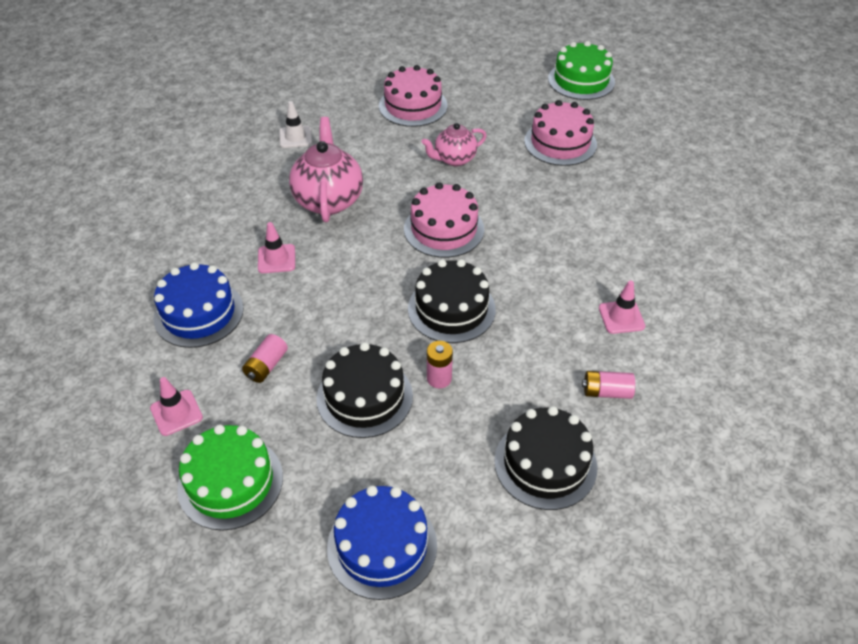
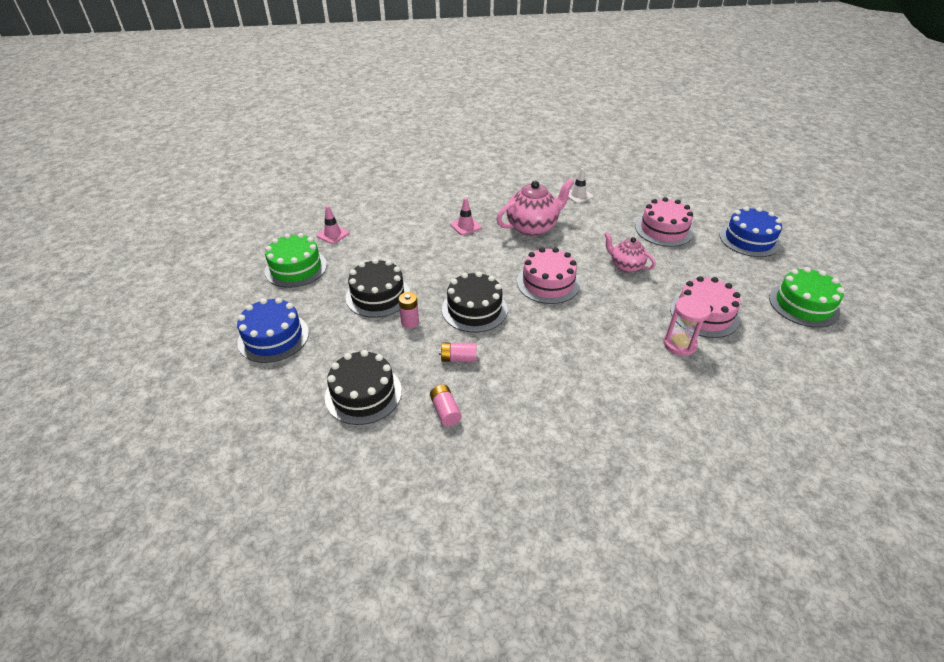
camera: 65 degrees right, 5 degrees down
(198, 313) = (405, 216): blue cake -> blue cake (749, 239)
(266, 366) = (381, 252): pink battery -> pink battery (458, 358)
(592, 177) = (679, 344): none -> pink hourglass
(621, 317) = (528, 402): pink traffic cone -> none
────────────────────
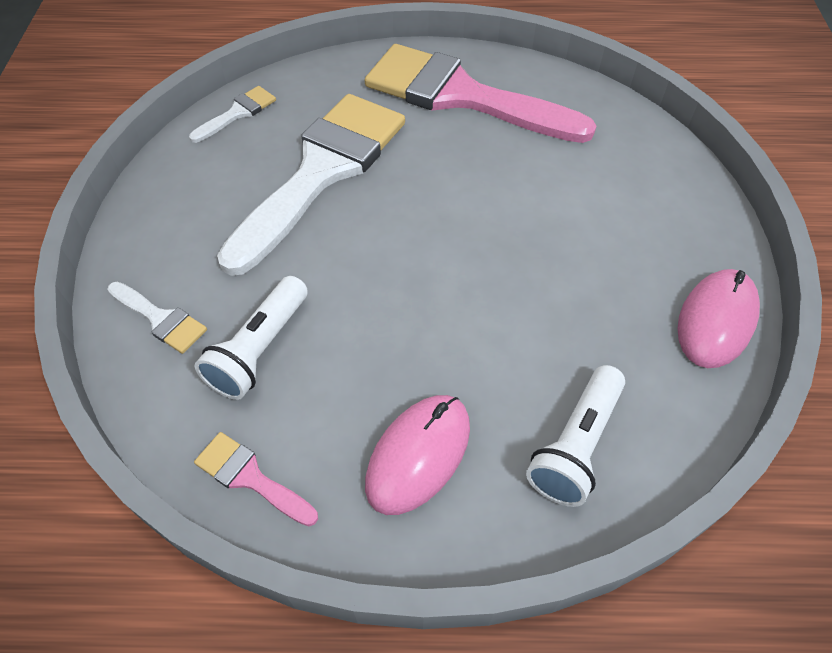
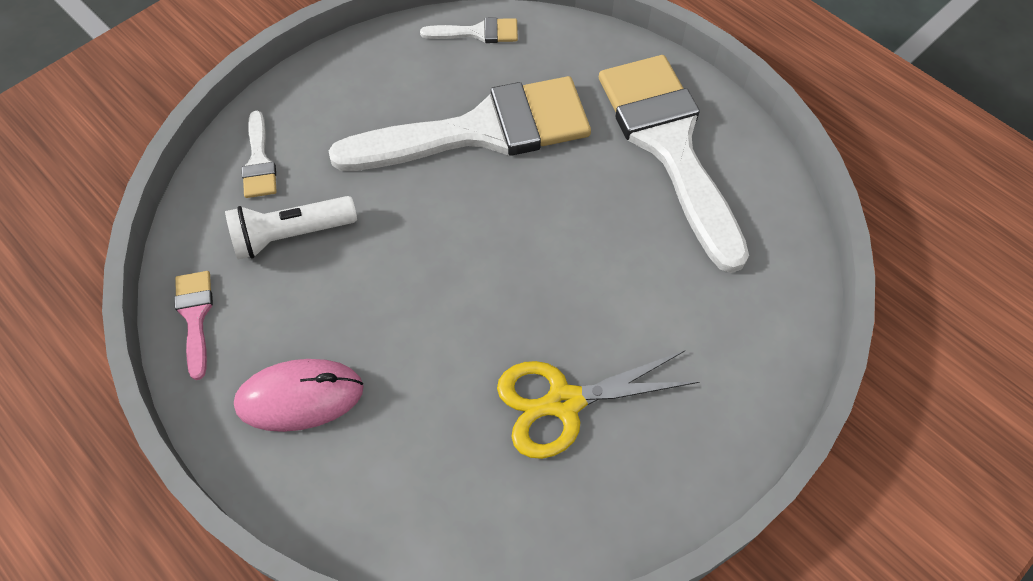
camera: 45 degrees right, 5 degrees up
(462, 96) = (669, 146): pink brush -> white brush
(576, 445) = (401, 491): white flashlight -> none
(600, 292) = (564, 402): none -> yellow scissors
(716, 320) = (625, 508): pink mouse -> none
────────────────────
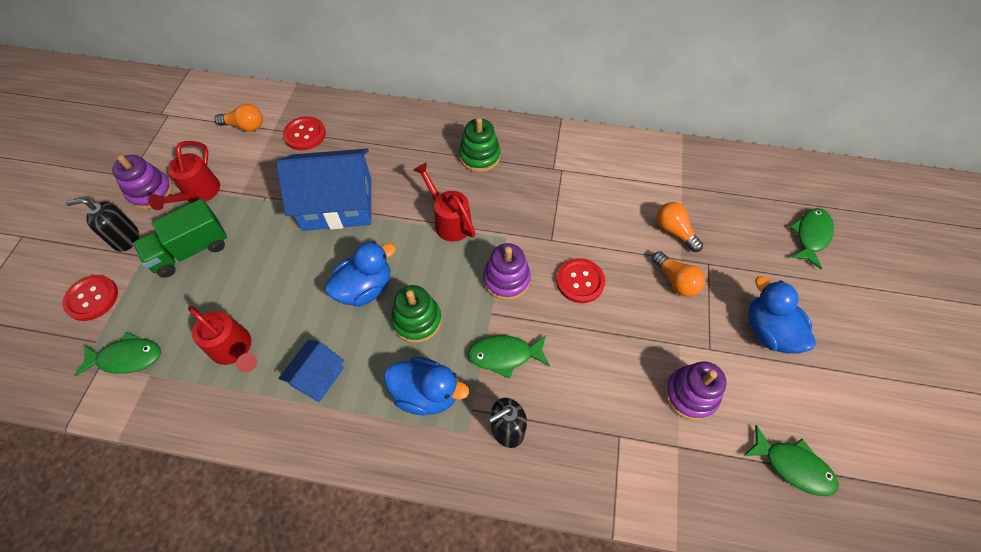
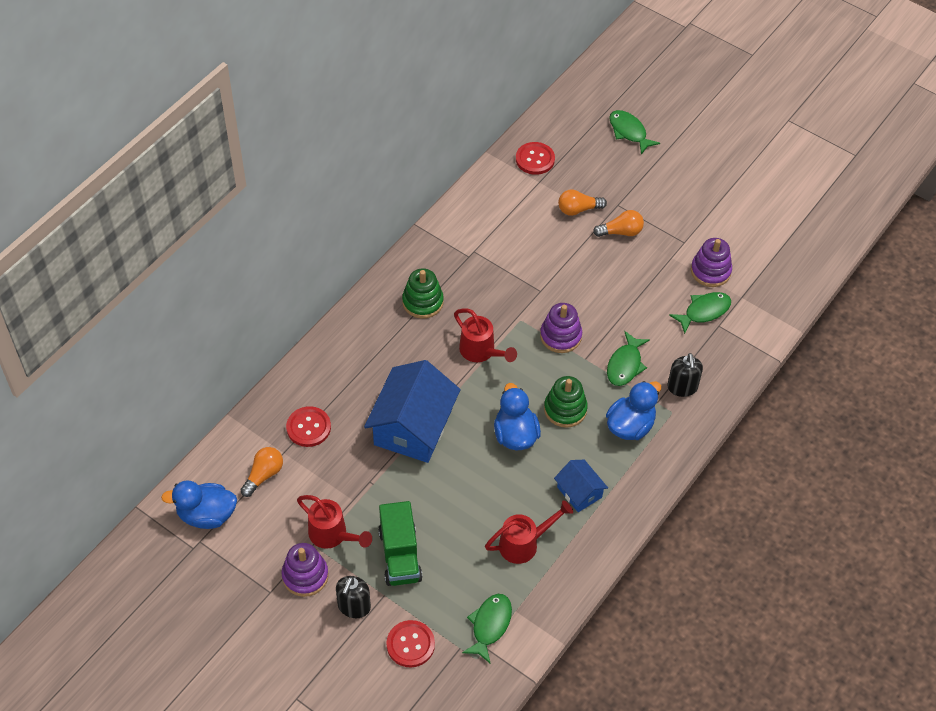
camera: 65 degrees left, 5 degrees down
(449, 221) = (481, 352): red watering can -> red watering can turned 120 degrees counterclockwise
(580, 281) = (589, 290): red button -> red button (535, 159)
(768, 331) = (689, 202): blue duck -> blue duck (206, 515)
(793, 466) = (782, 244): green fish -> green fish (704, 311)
────────────────────
▶ [Task objective] Of the entries above, repeat exactly the lines between the line with "camera: 65 degrees right, 5 degrees down" and the line with "(621, 317) = (528, 402): pink", inclusive, and no others.

▶ [Answer to this problem]
camera: 65 degrees right, 5 degrees down
(198, 313) = (405, 216): blue cake -> blue cake (749, 239)
(266, 366) = (381, 252): pink battery -> pink battery (458, 358)
(592, 177) = (679, 344): none -> pink hourglass
(621, 317) = (528, 402): pink traffic cone -> none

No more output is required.